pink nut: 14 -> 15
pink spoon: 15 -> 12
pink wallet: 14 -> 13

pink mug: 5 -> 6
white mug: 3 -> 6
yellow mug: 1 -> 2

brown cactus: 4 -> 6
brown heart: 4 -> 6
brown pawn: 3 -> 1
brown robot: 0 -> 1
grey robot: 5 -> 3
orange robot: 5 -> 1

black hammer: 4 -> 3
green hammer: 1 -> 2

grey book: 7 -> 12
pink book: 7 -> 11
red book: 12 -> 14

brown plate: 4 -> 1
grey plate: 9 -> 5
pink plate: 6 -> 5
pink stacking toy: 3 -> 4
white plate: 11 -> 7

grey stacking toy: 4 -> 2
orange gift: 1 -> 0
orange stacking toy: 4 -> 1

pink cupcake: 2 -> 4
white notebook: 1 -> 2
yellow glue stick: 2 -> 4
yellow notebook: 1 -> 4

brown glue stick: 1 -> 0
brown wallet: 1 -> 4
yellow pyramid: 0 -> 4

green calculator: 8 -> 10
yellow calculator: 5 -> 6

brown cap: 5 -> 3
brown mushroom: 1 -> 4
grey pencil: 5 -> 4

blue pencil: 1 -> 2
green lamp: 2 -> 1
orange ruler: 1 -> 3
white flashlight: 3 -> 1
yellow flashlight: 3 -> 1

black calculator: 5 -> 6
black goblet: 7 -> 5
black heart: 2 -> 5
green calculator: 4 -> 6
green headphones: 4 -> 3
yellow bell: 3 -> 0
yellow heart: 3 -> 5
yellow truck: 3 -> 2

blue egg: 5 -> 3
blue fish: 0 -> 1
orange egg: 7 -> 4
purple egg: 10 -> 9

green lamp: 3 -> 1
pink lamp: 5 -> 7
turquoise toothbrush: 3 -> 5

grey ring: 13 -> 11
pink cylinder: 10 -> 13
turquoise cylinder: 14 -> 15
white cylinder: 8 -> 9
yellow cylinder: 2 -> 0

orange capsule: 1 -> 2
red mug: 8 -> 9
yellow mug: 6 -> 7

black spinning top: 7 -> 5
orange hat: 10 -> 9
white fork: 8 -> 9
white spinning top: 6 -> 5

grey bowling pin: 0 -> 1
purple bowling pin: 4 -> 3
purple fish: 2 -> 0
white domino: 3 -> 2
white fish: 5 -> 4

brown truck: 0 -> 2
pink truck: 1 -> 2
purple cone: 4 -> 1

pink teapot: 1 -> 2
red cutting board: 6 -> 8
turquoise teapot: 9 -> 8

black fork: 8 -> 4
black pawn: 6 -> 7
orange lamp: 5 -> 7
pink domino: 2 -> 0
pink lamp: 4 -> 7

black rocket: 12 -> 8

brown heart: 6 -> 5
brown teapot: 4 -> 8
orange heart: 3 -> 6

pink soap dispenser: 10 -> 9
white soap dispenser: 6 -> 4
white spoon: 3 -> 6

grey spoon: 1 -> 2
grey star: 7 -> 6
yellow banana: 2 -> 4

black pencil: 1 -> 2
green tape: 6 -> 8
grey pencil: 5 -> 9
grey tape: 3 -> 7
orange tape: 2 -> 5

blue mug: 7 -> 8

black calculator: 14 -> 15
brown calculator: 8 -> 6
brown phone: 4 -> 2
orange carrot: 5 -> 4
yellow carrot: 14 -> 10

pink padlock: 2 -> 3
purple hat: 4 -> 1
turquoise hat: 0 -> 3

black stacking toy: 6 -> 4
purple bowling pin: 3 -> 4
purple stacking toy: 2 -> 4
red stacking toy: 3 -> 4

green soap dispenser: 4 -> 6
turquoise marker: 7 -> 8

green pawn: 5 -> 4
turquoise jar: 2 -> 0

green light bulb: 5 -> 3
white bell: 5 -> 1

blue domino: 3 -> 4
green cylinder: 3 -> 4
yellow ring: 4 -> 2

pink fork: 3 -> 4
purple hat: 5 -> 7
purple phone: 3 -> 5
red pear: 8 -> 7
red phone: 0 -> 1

────────────────

What to produce: Transcribe, exactly as written, all lines of the entries above from the first to the one containing "purple hat: 4 -> 1", and no more.

Exercise answer:
pink nut: 14 -> 15
pink spoon: 15 -> 12
pink wallet: 14 -> 13

pink mug: 5 -> 6
white mug: 3 -> 6
yellow mug: 1 -> 2

brown cactus: 4 -> 6
brown heart: 4 -> 6
brown pawn: 3 -> 1
brown robot: 0 -> 1
grey robot: 5 -> 3
orange robot: 5 -> 1

black hammer: 4 -> 3
green hammer: 1 -> 2

grey book: 7 -> 12
pink book: 7 -> 11
red book: 12 -> 14

brown plate: 4 -> 1
grey plate: 9 -> 5
pink plate: 6 -> 5
pink stacking toy: 3 -> 4
white plate: 11 -> 7

grey stacking toy: 4 -> 2
orange gift: 1 -> 0
orange stacking toy: 4 -> 1

pink cupcake: 2 -> 4
white notebook: 1 -> 2
yellow glue stick: 2 -> 4
yellow notebook: 1 -> 4

brown glue stick: 1 -> 0
brown wallet: 1 -> 4
yellow pyramid: 0 -> 4

green calculator: 8 -> 10
yellow calculator: 5 -> 6

brown cap: 5 -> 3
brown mushroom: 1 -> 4
grey pencil: 5 -> 4

blue pencil: 1 -> 2
green lamp: 2 -> 1
orange ruler: 1 -> 3
white flashlight: 3 -> 1
yellow flashlight: 3 -> 1

black calculator: 5 -> 6
black goblet: 7 -> 5
black heart: 2 -> 5
green calculator: 4 -> 6
green headphones: 4 -> 3
yellow bell: 3 -> 0
yellow heart: 3 -> 5
yellow truck: 3 -> 2

blue egg: 5 -> 3
blue fish: 0 -> 1
orange egg: 7 -> 4
purple egg: 10 -> 9

green lamp: 3 -> 1
pink lamp: 5 -> 7
turquoise toothbrush: 3 -> 5

grey ring: 13 -> 11
pink cylinder: 10 -> 13
turquoise cylinder: 14 -> 15
white cylinder: 8 -> 9
yellow cylinder: 2 -> 0

orange capsule: 1 -> 2
red mug: 8 -> 9
yellow mug: 6 -> 7

black spinning top: 7 -> 5
orange hat: 10 -> 9
white fork: 8 -> 9
white spinning top: 6 -> 5

grey bowling pin: 0 -> 1
purple bowling pin: 4 -> 3
purple fish: 2 -> 0
white domino: 3 -> 2
white fish: 5 -> 4

brown truck: 0 -> 2
pink truck: 1 -> 2
purple cone: 4 -> 1

pink teapot: 1 -> 2
red cutting board: 6 -> 8
turquoise teapot: 9 -> 8

black fork: 8 -> 4
black pawn: 6 -> 7
orange lamp: 5 -> 7
pink domino: 2 -> 0
pink lamp: 4 -> 7

black rocket: 12 -> 8

brown heart: 6 -> 5
brown teapot: 4 -> 8
orange heart: 3 -> 6

pink soap dispenser: 10 -> 9
white soap dispenser: 6 -> 4
white spoon: 3 -> 6

grey spoon: 1 -> 2
grey star: 7 -> 6
yellow banana: 2 -> 4

black pencil: 1 -> 2
green tape: 6 -> 8
grey pencil: 5 -> 9
grey tape: 3 -> 7
orange tape: 2 -> 5

blue mug: 7 -> 8

black calculator: 14 -> 15
brown calculator: 8 -> 6
brown phone: 4 -> 2
orange carrot: 5 -> 4
yellow carrot: 14 -> 10

pink padlock: 2 -> 3
purple hat: 4 -> 1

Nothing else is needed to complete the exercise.